* DIRECTIONS:
Could you return every line of the records below that contains the word "MISO"?

* DATA RECORDS:
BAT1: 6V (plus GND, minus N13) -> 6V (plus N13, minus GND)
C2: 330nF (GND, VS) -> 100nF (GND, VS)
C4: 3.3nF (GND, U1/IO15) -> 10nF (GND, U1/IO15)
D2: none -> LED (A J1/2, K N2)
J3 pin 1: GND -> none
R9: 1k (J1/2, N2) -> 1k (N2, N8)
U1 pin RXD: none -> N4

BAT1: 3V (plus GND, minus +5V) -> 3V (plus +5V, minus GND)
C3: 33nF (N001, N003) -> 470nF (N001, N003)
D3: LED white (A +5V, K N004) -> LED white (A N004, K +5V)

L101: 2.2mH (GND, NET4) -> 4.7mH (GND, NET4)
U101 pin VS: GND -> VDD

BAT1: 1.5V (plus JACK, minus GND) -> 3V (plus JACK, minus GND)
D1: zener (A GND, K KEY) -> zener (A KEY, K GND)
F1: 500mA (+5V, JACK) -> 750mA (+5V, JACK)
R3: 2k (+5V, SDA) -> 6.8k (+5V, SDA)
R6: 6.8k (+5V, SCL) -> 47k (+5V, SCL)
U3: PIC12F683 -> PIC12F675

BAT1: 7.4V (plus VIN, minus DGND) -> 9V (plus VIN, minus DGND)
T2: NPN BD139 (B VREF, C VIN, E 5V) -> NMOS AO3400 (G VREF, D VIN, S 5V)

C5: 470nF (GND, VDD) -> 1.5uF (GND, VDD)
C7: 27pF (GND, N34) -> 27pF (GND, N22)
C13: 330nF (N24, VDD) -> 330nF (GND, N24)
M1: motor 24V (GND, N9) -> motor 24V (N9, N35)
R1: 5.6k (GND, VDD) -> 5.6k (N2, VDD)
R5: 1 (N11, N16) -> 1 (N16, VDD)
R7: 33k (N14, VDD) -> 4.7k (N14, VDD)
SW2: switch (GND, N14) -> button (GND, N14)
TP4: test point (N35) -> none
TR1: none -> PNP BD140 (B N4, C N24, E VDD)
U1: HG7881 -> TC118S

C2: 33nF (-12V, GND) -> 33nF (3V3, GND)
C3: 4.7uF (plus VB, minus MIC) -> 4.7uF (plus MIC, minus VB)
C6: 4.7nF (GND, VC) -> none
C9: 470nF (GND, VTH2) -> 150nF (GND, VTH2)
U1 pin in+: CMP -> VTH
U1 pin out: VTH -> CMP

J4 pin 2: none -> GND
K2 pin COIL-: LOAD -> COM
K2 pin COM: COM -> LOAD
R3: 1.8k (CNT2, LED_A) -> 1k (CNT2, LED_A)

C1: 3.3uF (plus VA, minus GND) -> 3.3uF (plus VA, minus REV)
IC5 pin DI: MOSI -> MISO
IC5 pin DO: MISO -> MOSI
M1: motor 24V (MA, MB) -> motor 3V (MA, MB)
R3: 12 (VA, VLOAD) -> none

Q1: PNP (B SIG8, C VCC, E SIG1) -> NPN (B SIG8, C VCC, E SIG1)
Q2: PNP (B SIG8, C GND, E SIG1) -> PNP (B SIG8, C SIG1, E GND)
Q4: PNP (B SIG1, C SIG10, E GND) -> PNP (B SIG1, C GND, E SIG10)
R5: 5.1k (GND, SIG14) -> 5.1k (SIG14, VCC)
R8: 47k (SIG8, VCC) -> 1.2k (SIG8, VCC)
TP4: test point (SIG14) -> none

* ANSWER BOX:
IC5 pin DI: MOSI -> MISO
IC5 pin DO: MISO -> MOSI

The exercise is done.